**WHAT IS NEEDED**
Go through the records and filter out every line lacking the word "none"; copy the lines that remain.

== DATA PROVIDED ==

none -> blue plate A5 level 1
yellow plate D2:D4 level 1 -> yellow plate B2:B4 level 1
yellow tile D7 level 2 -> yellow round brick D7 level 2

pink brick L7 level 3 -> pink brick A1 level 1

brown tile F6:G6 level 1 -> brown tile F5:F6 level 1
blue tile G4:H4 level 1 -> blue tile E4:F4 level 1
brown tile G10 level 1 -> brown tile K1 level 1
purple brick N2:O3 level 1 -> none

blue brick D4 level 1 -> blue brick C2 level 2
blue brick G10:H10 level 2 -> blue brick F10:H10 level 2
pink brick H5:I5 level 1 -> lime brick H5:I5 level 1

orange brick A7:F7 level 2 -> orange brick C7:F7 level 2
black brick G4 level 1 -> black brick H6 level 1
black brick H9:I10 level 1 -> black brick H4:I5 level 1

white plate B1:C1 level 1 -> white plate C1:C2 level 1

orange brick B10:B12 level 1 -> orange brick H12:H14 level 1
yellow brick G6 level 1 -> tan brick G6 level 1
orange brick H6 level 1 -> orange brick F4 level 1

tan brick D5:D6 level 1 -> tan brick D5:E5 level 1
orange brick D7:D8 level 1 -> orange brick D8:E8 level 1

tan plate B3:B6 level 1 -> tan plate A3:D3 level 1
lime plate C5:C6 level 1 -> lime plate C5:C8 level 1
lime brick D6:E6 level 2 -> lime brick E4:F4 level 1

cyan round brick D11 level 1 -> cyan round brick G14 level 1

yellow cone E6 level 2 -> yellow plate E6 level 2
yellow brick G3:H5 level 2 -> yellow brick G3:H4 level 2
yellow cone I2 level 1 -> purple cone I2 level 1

===

**THE COMPLETED TASK**
none -> blue plate A5 level 1
purple brick N2:O3 level 1 -> none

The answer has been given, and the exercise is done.